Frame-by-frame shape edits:
----------------

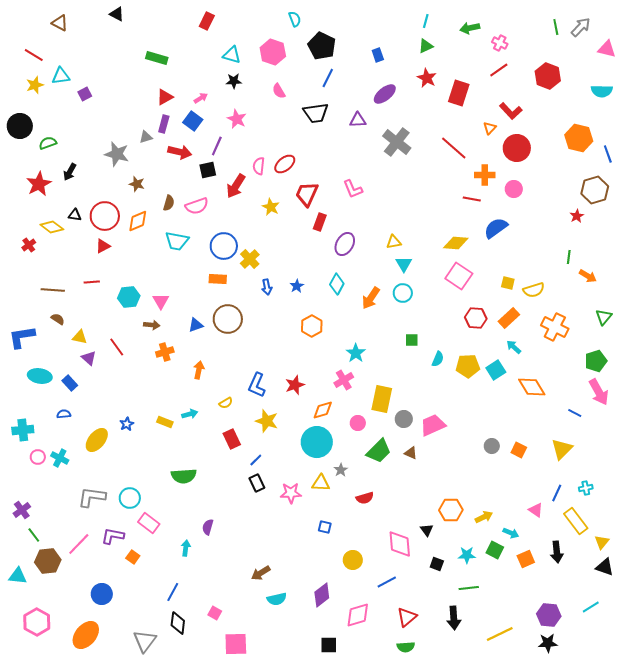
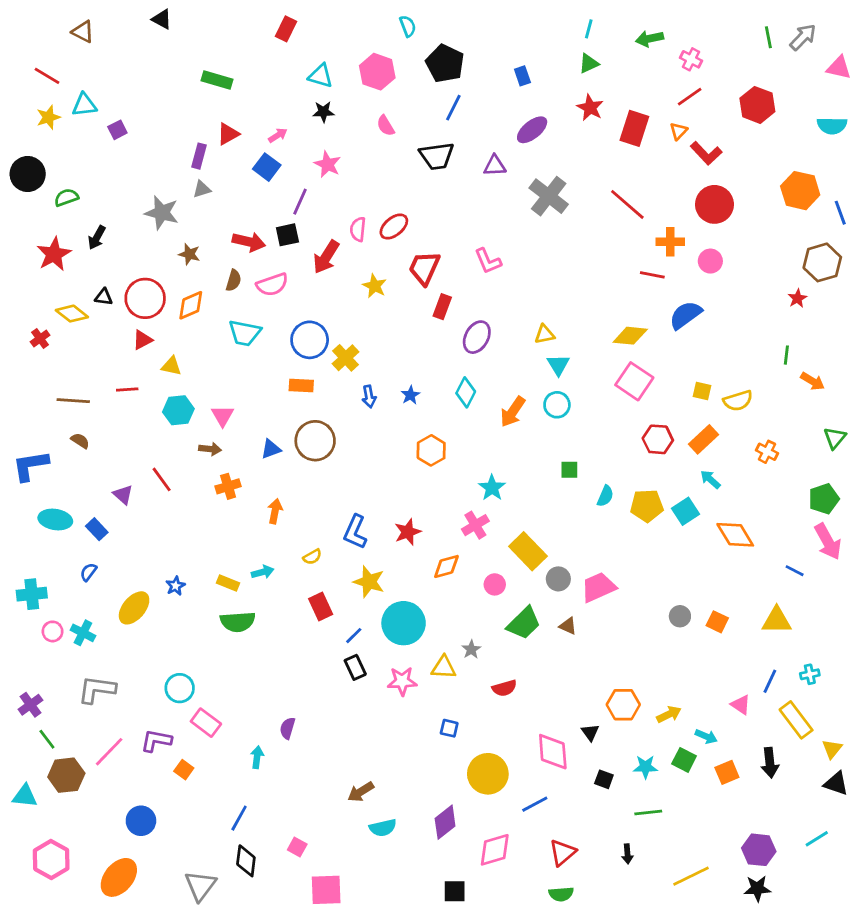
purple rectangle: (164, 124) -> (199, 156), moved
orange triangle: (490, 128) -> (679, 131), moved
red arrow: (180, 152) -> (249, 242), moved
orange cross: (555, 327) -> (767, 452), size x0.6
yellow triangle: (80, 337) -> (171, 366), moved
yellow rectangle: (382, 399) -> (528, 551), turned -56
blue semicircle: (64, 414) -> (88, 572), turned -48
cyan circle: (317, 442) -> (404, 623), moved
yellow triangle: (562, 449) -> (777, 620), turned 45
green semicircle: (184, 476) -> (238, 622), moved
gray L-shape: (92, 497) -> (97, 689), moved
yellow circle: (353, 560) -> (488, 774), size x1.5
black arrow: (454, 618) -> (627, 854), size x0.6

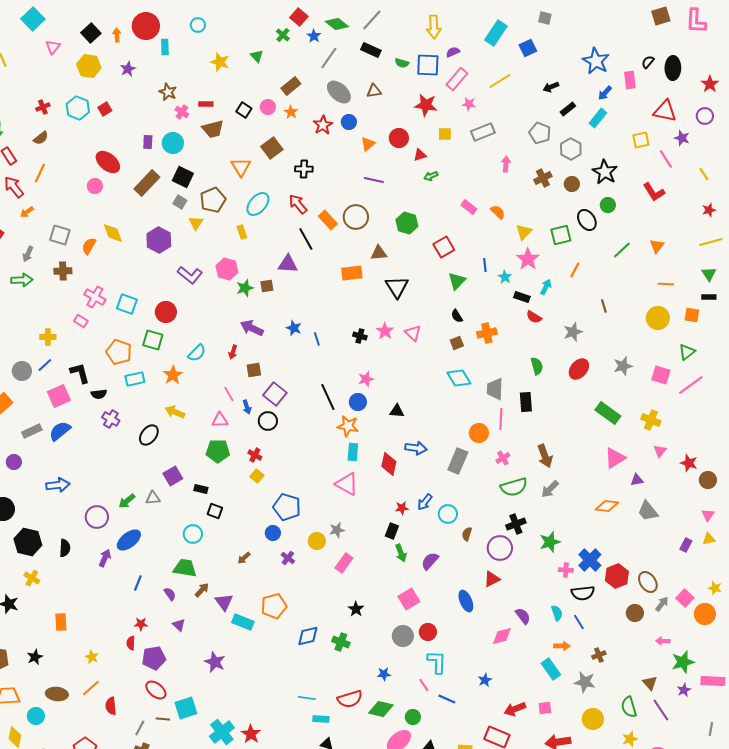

----------------

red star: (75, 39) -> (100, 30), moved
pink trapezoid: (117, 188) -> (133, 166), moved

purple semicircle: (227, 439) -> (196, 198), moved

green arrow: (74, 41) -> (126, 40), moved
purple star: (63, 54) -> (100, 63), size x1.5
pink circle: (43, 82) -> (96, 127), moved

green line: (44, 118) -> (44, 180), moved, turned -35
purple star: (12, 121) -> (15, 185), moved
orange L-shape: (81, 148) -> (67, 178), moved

----------------

Work request: Your answer must be every line from the entries that contains the string "semicircle", copied as it stands.

Answer for the task:
blue semicircle: (64, 414) -> (88, 572), turned -48
green semicircle: (184, 476) -> (238, 622), moved
purple semicircle: (227, 439) -> (196, 198), moved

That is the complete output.